Provide only the number of lines in the records where "shifted" appears.

★ ★ ★ ★

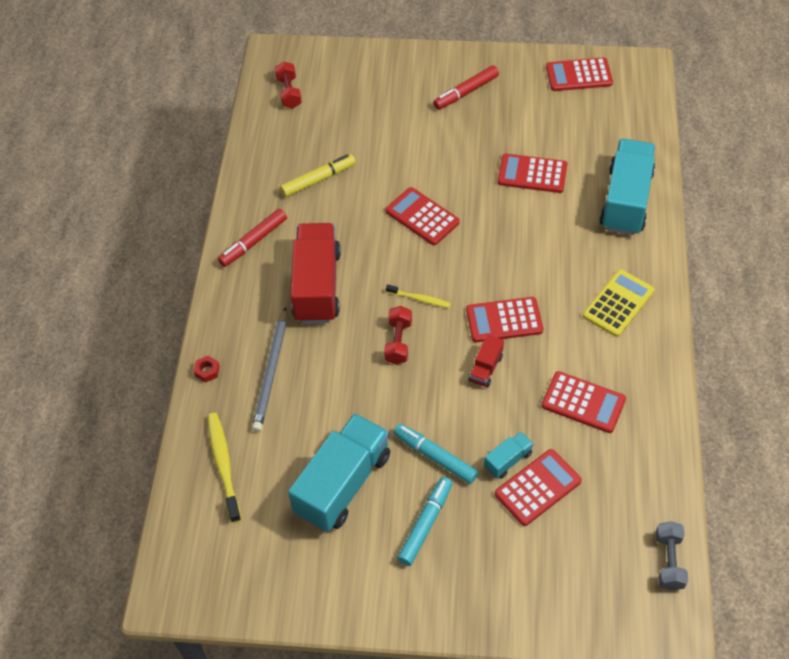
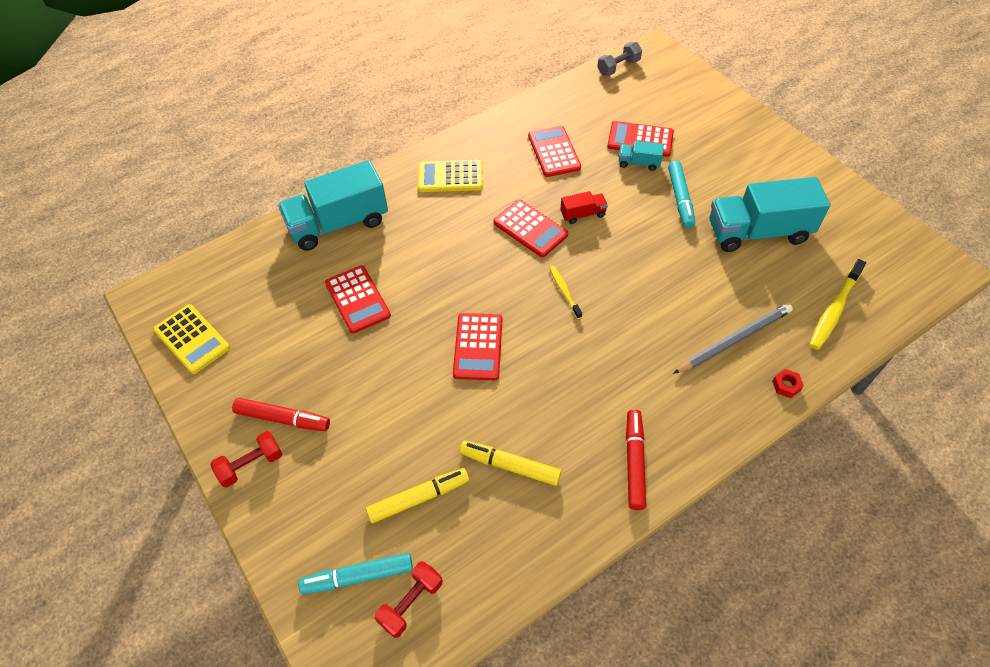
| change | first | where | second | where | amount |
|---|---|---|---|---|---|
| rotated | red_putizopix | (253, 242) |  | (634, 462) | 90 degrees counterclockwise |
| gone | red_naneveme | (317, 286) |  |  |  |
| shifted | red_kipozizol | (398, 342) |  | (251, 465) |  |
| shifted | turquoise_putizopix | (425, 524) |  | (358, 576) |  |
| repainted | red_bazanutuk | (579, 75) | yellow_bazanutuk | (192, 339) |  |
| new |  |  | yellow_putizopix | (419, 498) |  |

★ ★ ★ ★

*Reply to the task:*
2